** Opening Task material block **

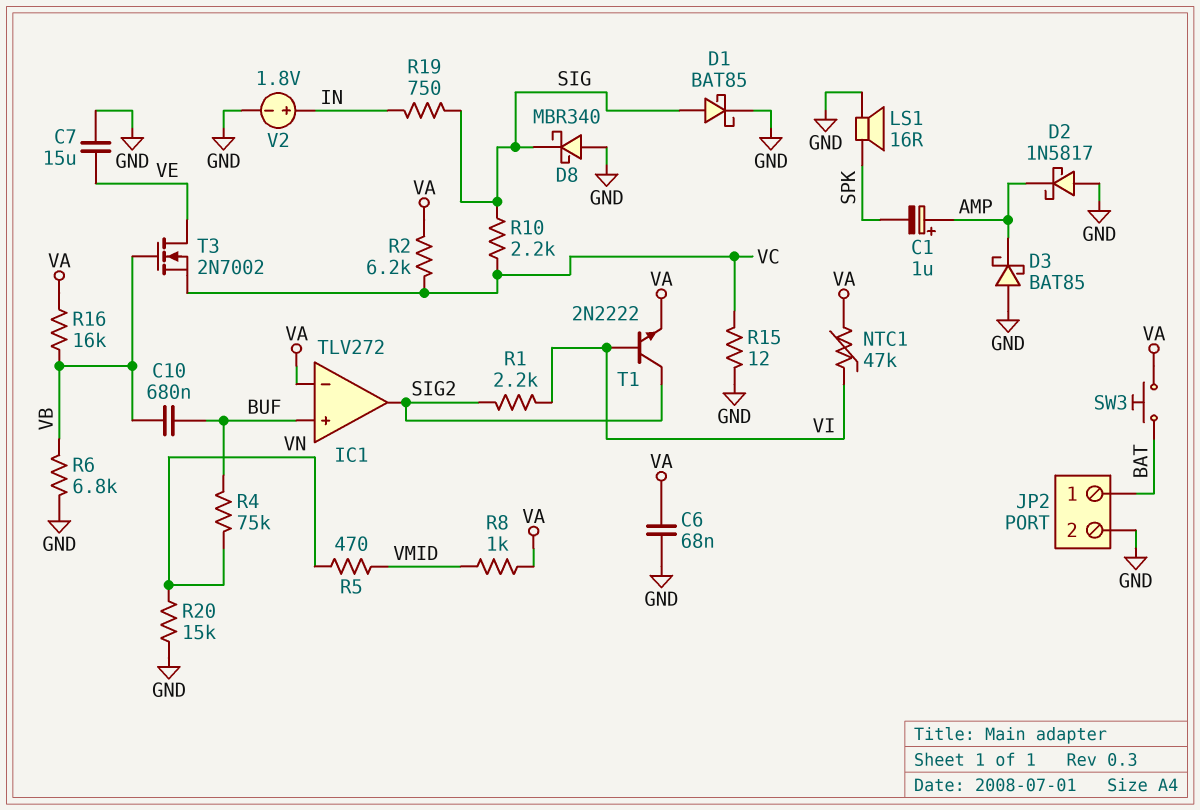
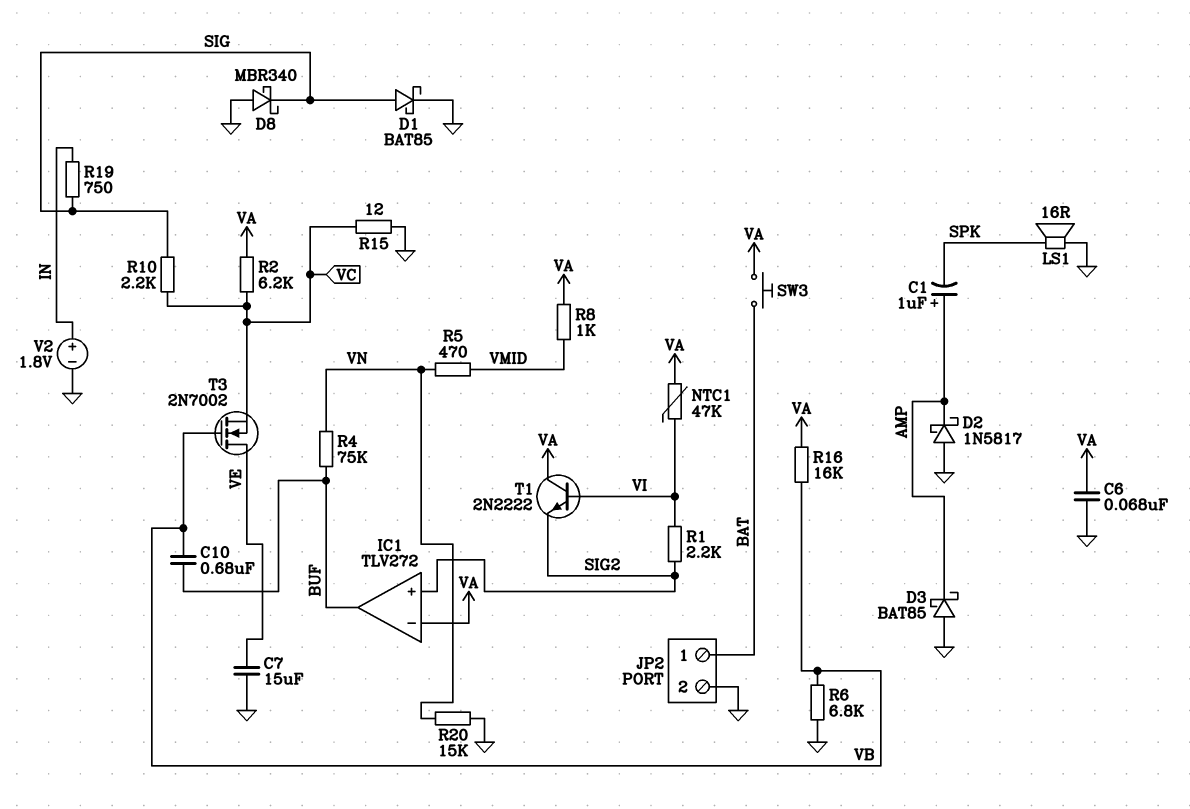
IC1 pin in+: BUF -> SIG2
IC1 pin out: SIG2 -> BUF
T1: NPN 2N2222 (B VI, C SIG2, E VA) -> NPN 2N2222 (B VI, C VA, E SIG2)

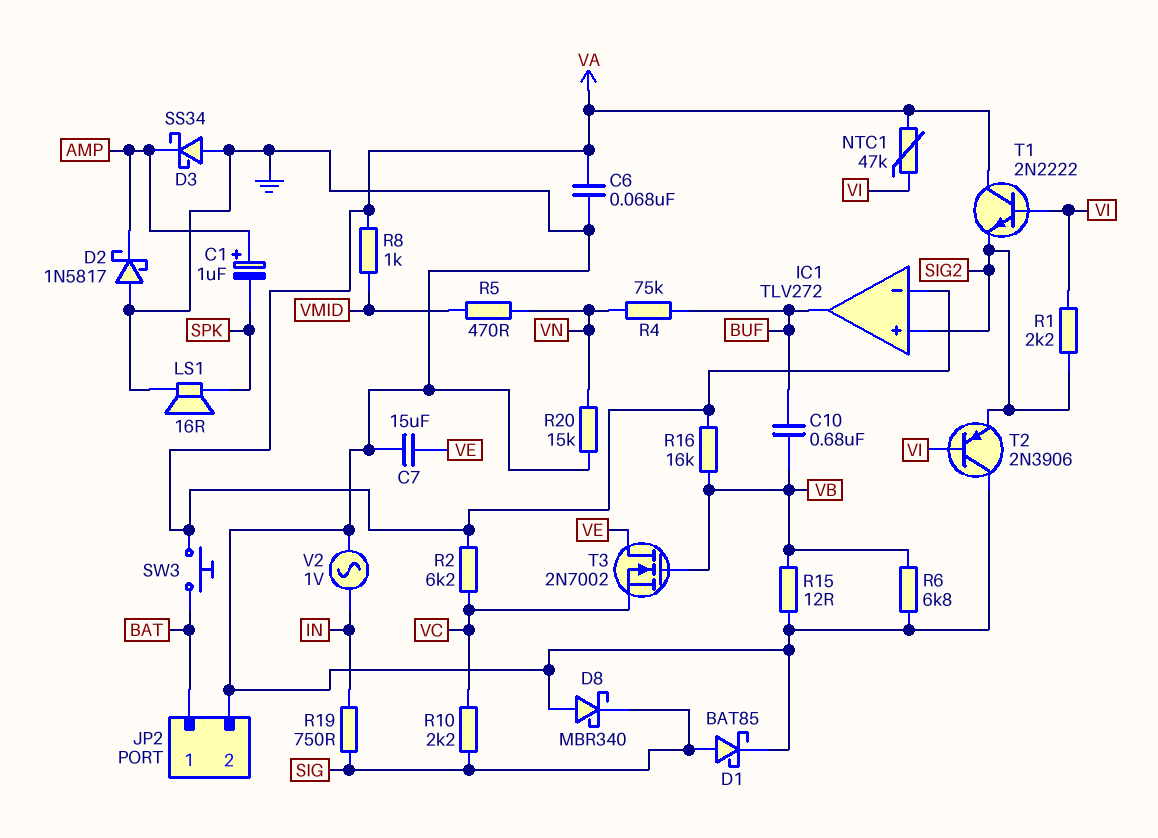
D3: schottky BAT85 (A GND, K AMP) -> schottky SS34 (A GND, K AMP)
R15: 12 (GND, VC) -> 12 (GND, VB)
T2: none -> PNP 2N3906 (B VI, C GND, E SIG2)
V2: 1.8V (plus IN, minus GND) -> AC 1V (GND, IN)

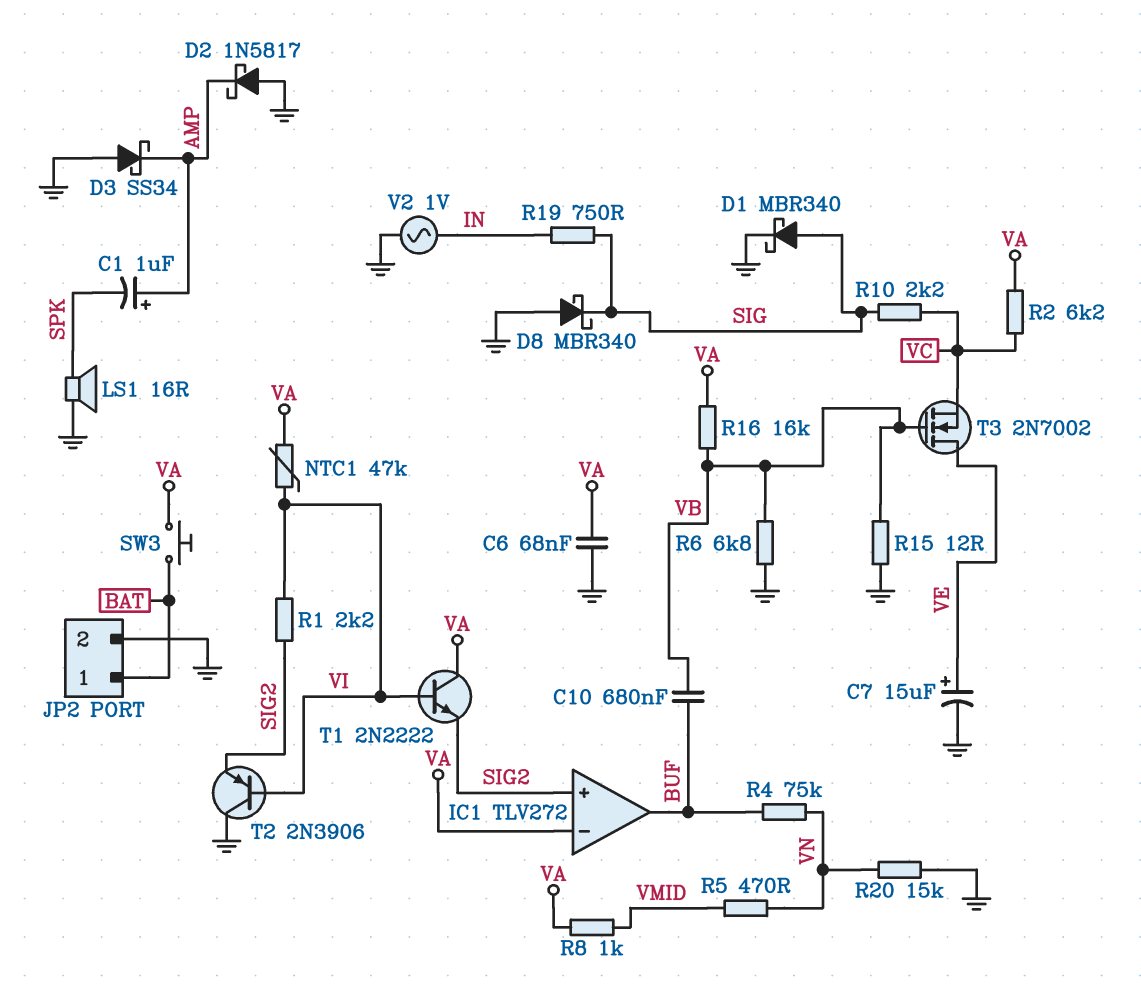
C7: 15uF (GND, VE) -> 15uF (plus VE, minus GND)
D1: schottky BAT85 (A SIG, K GND) -> schottky MBR340 (A SIG, K GND)

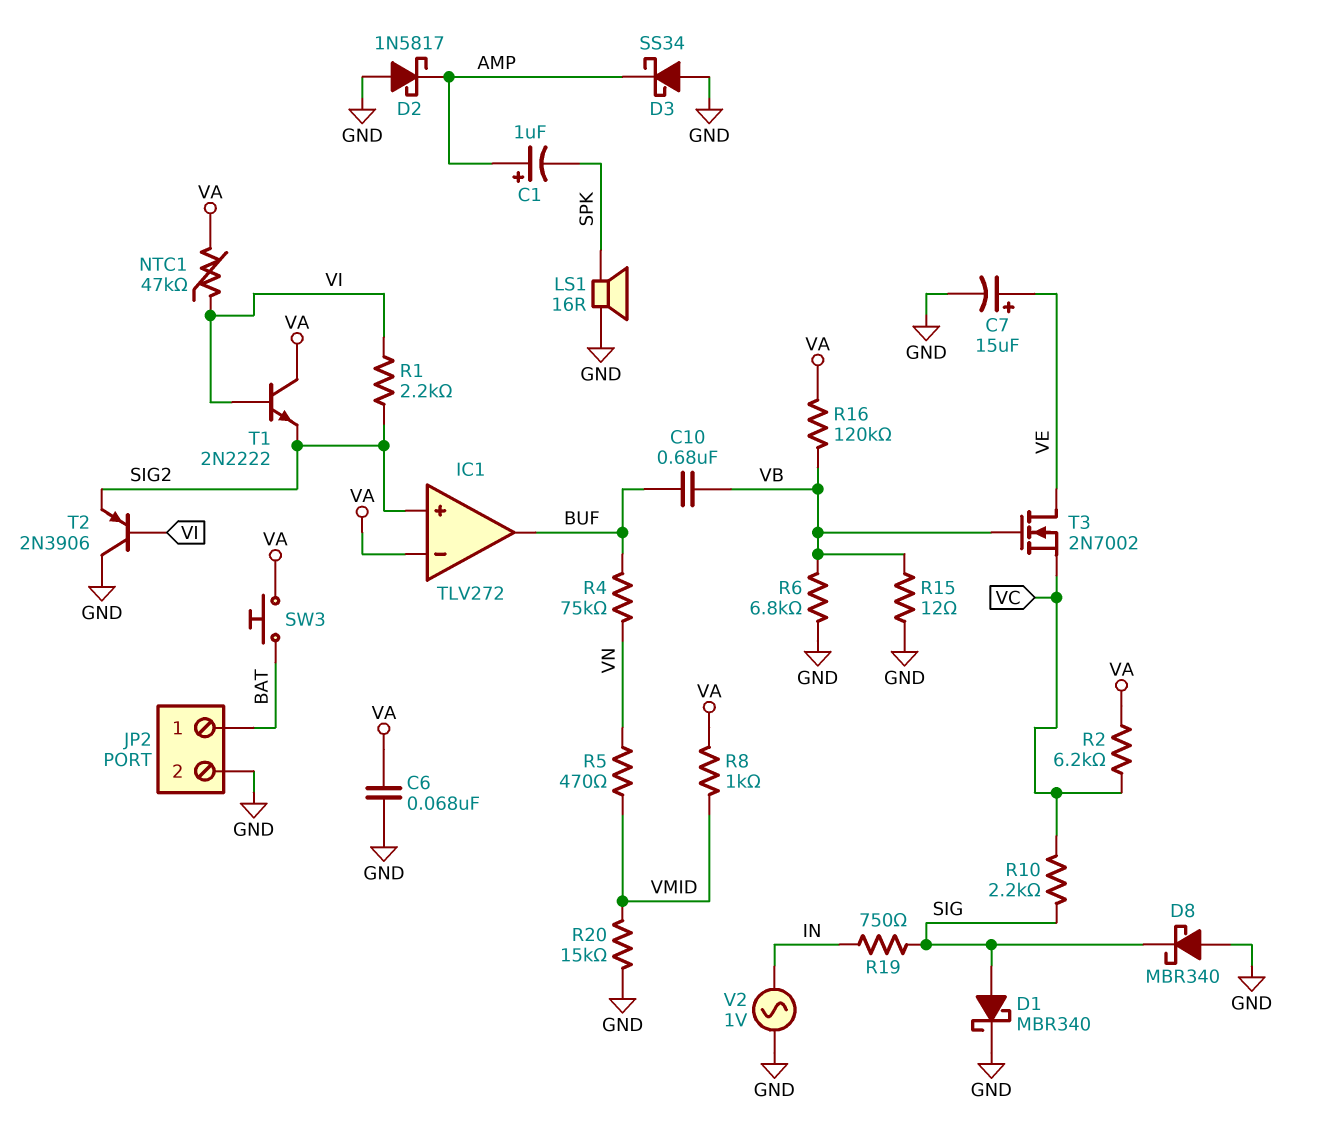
R16: 16k (VA, VB) -> 120k (VA, VB)
R20: 15k (GND, VN) -> 15k (GND, VMID)

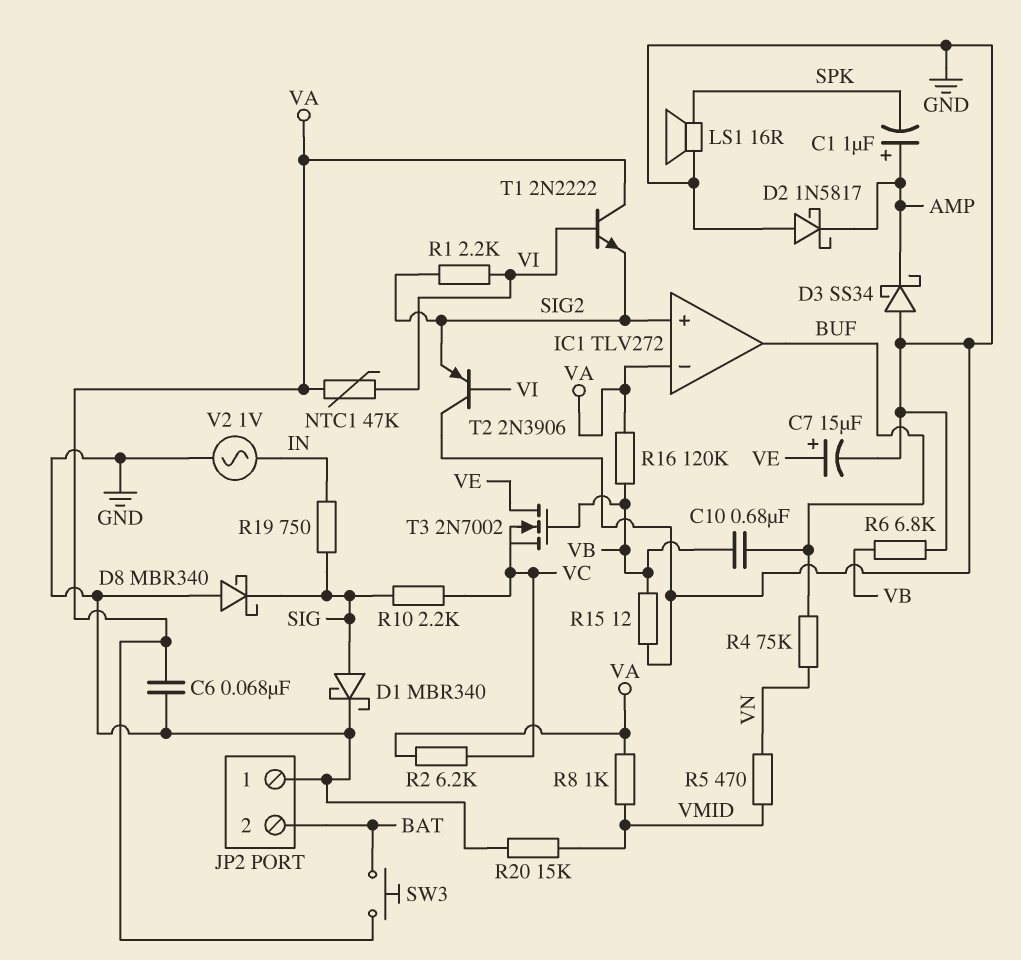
JP2 pin 1: BAT -> GND
JP2 pin 2: GND -> BAT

** Closing Task material block **

### Problem statement
Print out every entry above without changing a word, and leave out the pictures.

### Answer section
IC1 pin in+: BUF -> SIG2
IC1 pin out: SIG2 -> BUF
T1: NPN 2N2222 (B VI, C SIG2, E VA) -> NPN 2N2222 (B VI, C VA, E SIG2)

D3: schottky BAT85 (A GND, K AMP) -> schottky SS34 (A GND, K AMP)
R15: 12 (GND, VC) -> 12 (GND, VB)
T2: none -> PNP 2N3906 (B VI, C GND, E SIG2)
V2: 1.8V (plus IN, minus GND) -> AC 1V (GND, IN)

C7: 15uF (GND, VE) -> 15uF (plus VE, minus GND)
D1: schottky BAT85 (A SIG, K GND) -> schottky MBR340 (A SIG, K GND)

R16: 16k (VA, VB) -> 120k (VA, VB)
R20: 15k (GND, VN) -> 15k (GND, VMID)

JP2 pin 1: BAT -> GND
JP2 pin 2: GND -> BAT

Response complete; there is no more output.